Exercise aim:
Leave out the pictures and print the rest of the entries exactly as they stand.

Object matching data
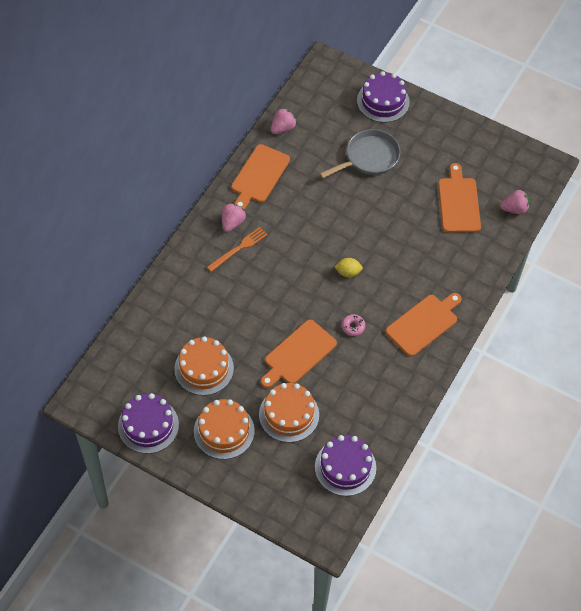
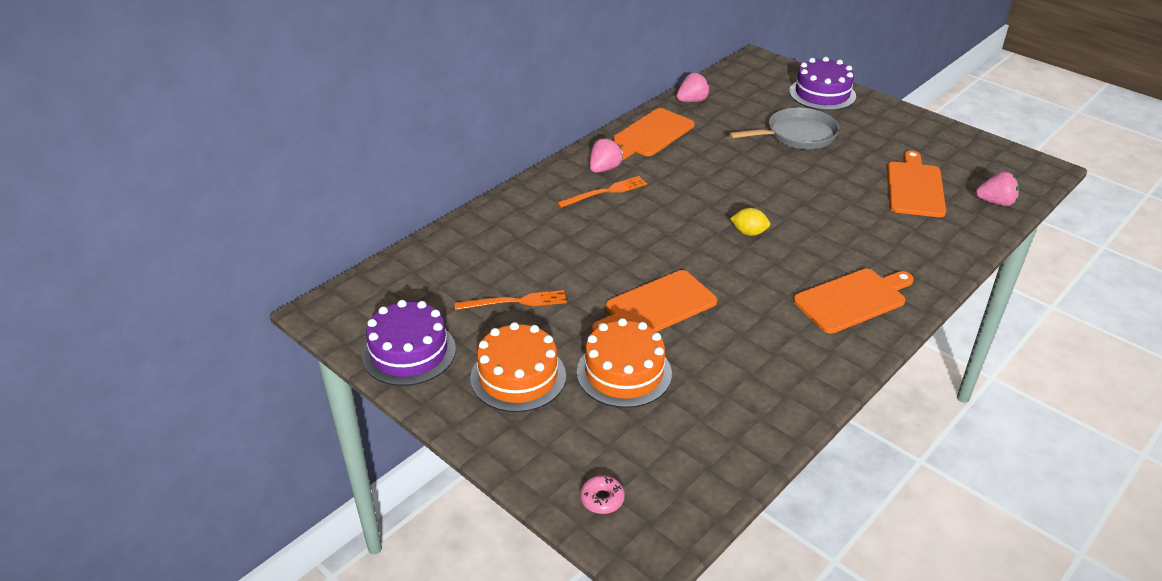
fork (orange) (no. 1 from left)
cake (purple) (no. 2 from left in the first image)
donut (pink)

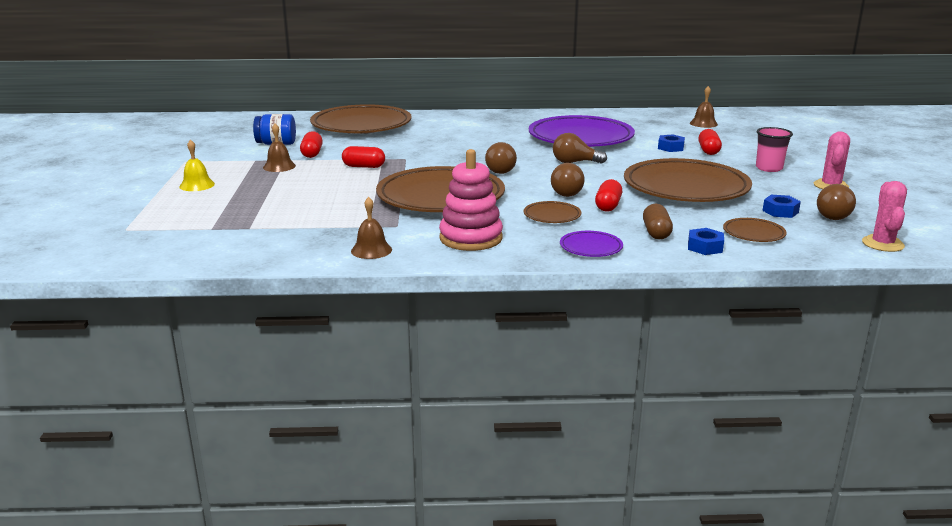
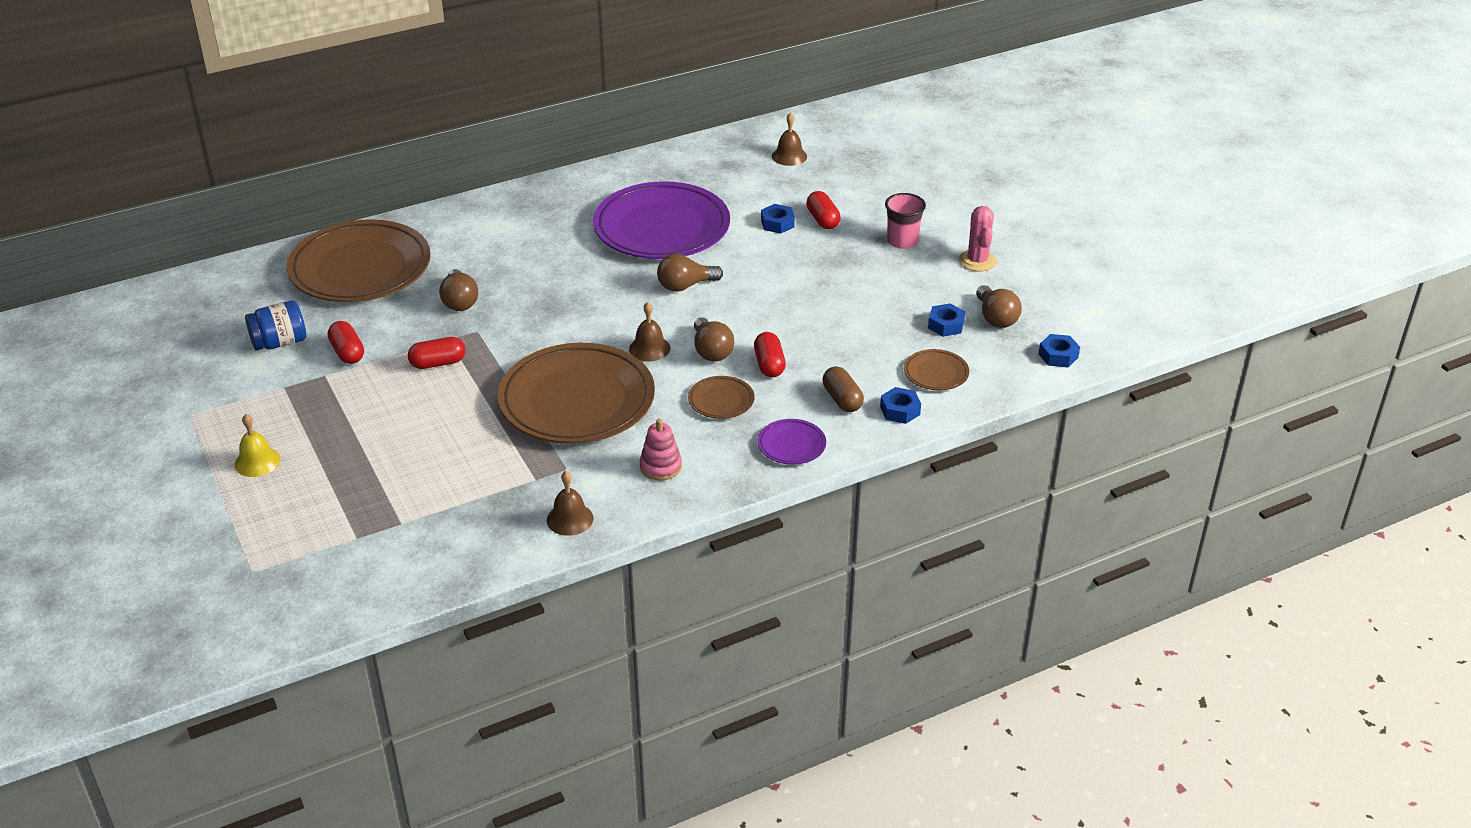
bell (brown) (no. 2 from left)
stacking toy (pink)
light bulb (brown) (no. 1 from left)
plate (brown) (no. 4 from left in the first image)
nut (blue) (no. 4 from left)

Your solution:
fork (orange) (no. 1 from left)
cake (purple) (no. 2 from left in the first image)
donut (pink)

bell (brown) (no. 2 from left)
stacking toy (pink)
light bulb (brown) (no. 1 from left)
plate (brown) (no. 4 from left in the first image)
nut (blue) (no. 4 from left)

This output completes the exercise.